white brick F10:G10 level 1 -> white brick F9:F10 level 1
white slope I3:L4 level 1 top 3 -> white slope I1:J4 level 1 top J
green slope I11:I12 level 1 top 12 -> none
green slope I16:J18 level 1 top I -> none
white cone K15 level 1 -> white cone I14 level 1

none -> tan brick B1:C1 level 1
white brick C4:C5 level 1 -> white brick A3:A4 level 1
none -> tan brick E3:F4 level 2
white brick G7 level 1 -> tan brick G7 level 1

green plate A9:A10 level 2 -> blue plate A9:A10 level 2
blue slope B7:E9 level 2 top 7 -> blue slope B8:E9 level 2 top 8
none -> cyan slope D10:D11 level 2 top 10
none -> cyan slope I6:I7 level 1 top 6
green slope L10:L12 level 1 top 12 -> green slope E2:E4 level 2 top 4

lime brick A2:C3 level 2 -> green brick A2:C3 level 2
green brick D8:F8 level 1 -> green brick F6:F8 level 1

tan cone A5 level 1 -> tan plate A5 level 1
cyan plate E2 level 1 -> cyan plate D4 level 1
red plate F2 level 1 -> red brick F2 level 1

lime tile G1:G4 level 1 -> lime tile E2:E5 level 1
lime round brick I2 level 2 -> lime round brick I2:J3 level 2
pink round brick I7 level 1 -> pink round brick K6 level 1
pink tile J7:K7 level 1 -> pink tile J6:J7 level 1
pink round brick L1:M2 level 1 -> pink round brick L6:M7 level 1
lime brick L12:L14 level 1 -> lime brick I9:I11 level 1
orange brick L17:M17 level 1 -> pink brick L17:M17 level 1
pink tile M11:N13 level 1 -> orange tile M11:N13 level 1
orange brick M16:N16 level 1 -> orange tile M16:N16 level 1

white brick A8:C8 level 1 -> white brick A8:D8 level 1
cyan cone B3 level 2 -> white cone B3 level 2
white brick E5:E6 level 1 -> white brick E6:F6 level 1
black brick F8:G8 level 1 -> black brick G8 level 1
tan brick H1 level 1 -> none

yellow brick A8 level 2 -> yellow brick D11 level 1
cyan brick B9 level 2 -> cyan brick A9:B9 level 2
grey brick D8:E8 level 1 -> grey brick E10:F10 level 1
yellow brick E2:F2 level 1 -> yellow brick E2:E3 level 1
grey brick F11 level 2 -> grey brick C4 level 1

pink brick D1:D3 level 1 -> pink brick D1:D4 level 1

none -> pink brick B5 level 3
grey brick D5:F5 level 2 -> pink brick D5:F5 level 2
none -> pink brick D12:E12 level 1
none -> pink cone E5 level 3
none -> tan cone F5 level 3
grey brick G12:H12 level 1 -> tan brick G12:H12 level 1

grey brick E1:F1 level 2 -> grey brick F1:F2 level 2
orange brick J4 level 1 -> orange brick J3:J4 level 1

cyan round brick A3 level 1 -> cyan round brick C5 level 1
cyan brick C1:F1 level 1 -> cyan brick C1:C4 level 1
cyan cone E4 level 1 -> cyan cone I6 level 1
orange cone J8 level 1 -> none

* * *

■ **Exercise directions**:
Tally the lines in the listing that contain the string "slope", then report that tally alone.

■ **Your response**:
7